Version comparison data

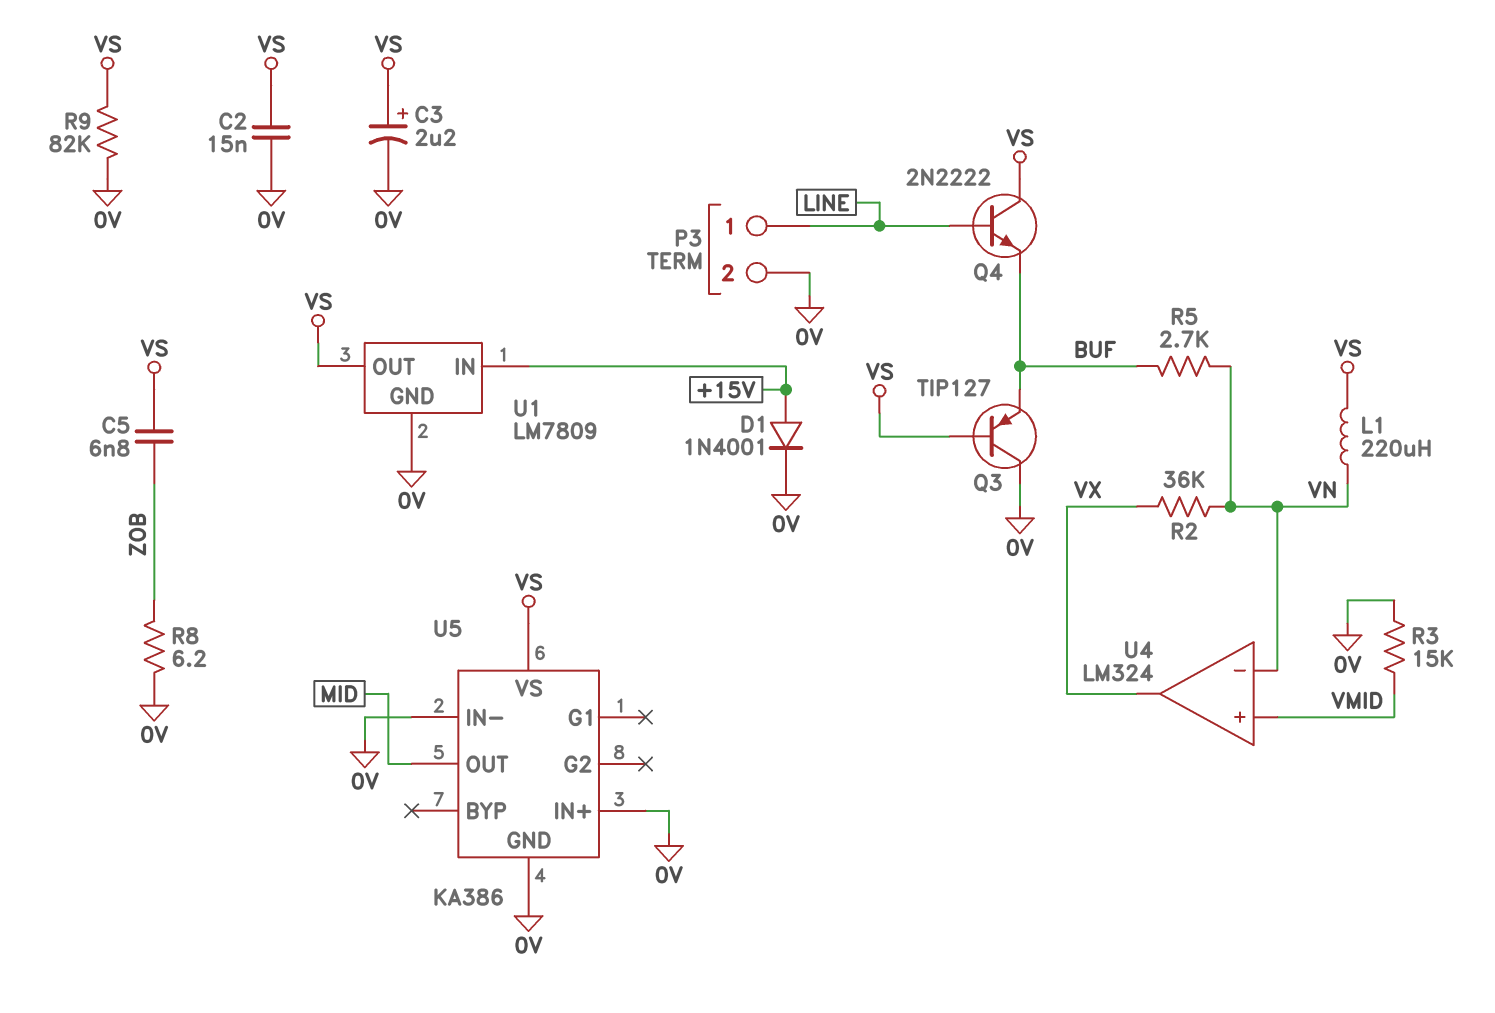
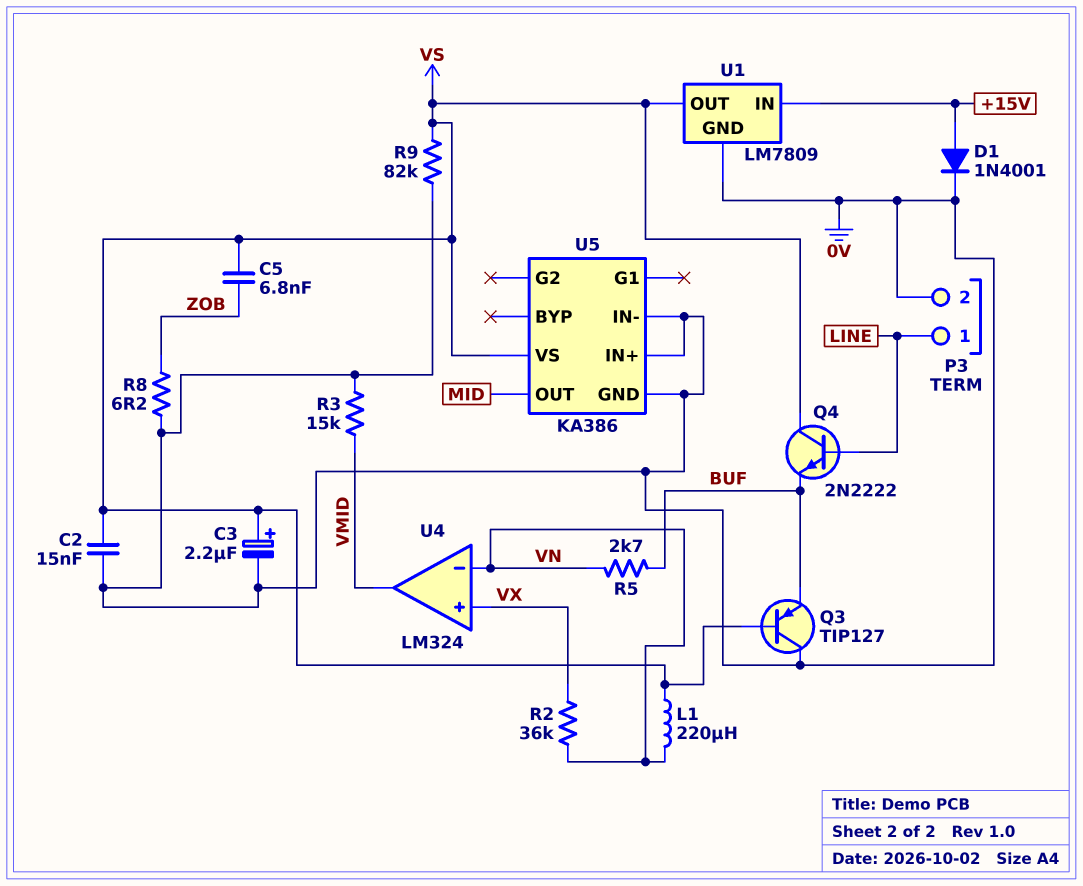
U4 pin in+: VMID -> VX
U4 pin out: VX -> VMID

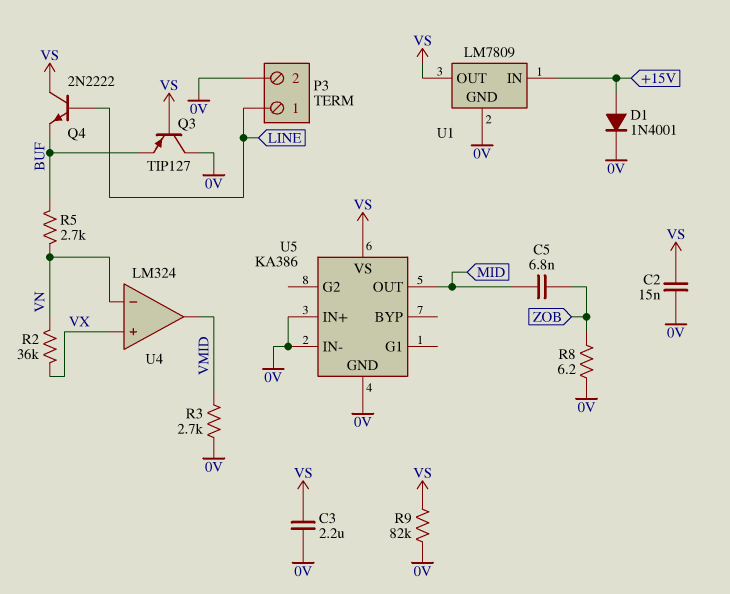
C3: 2.2uF (plus VS, minus 0V) -> 2.2uF (0V, VS)
C5: 6.8nF (VS, ZOB) -> 6.8nF (MID, ZOB)
L1: 220uH (VN, VS) -> none
R3: 15k (0V, VMID) -> 2.7k (0V, VMID)

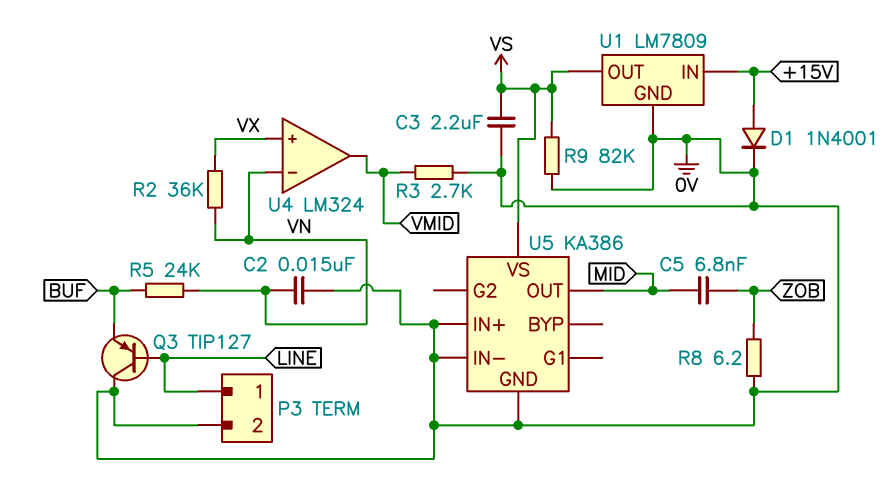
C2: 15nF (0V, VS) -> 15nF (0V, VN)
Q3: PNP TIP127 (B VS, C 0V, E BUF) -> PNP TIP127 (B LINE, C 0V, E BUF)
Q4: NPN 2N2222 (B LINE, C VS, E BUF) -> none
R5: 2.7k (BUF, VN) -> 24k (BUF, VN)

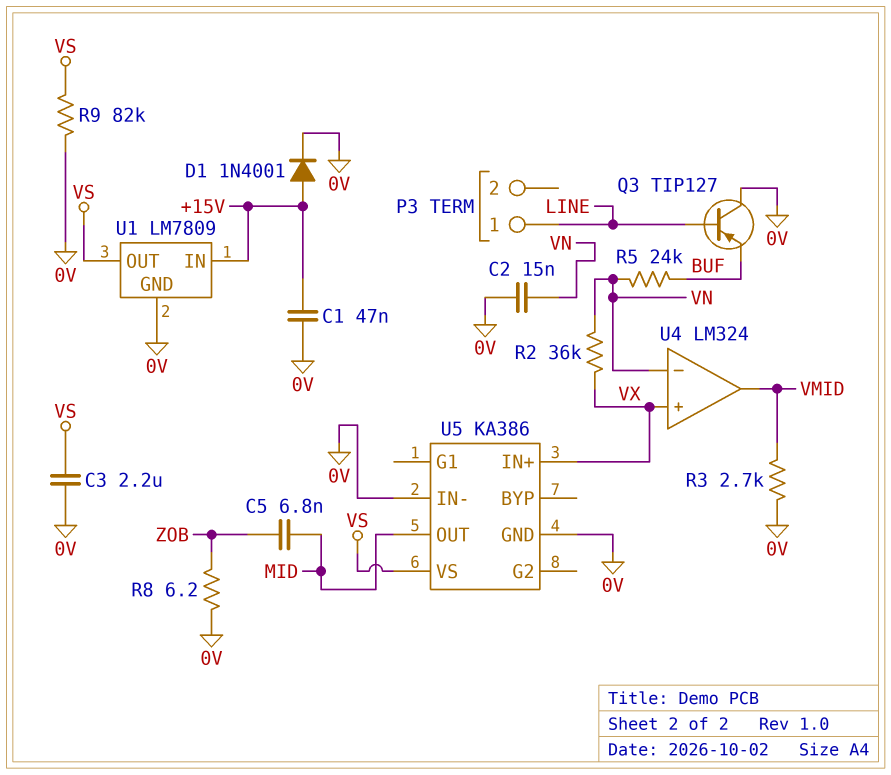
C1: none -> 47nF (+15V, 0V)
P3 pin 2: 0V -> none
U5 pin IN+: 0V -> VX

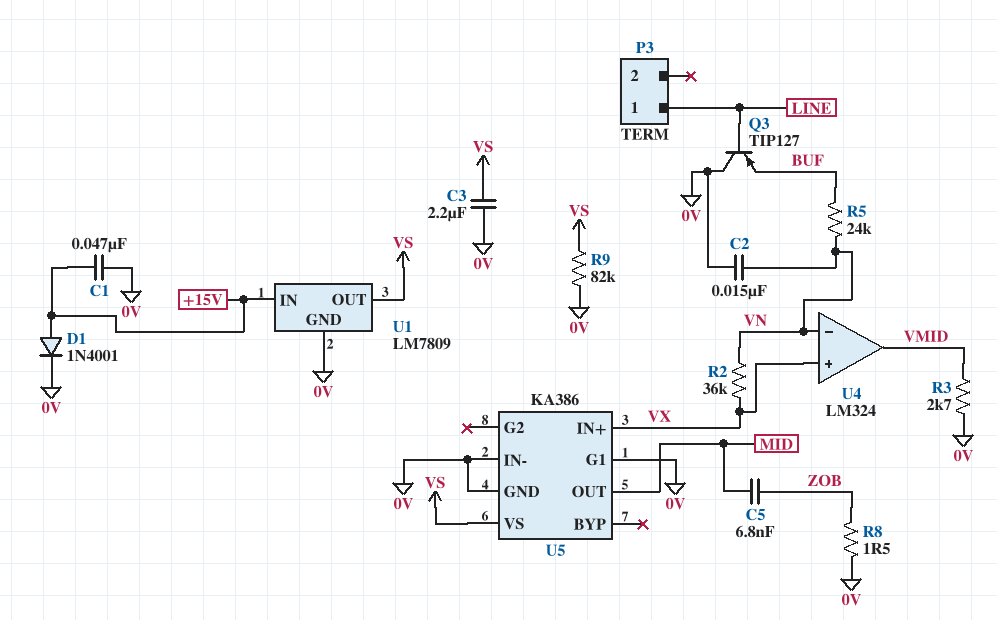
R8: 6.2 (0V, ZOB) -> 1.5 (0V, ZOB)
U5 pin G1: none -> 0V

| Exercise goal |
Could you write all the entries out again exactly, but without their pictures?

| Solution below |
U4 pin in+: VMID -> VX
U4 pin out: VX -> VMID

C3: 2.2uF (plus VS, minus 0V) -> 2.2uF (0V, VS)
C5: 6.8nF (VS, ZOB) -> 6.8nF (MID, ZOB)
L1: 220uH (VN, VS) -> none
R3: 15k (0V, VMID) -> 2.7k (0V, VMID)

C2: 15nF (0V, VS) -> 15nF (0V, VN)
Q3: PNP TIP127 (B VS, C 0V, E BUF) -> PNP TIP127 (B LINE, C 0V, E BUF)
Q4: NPN 2N2222 (B LINE, C VS, E BUF) -> none
R5: 2.7k (BUF, VN) -> 24k (BUF, VN)

C1: none -> 47nF (+15V, 0V)
P3 pin 2: 0V -> none
U5 pin IN+: 0V -> VX

R8: 6.2 (0V, ZOB) -> 1.5 (0V, ZOB)
U5 pin G1: none -> 0V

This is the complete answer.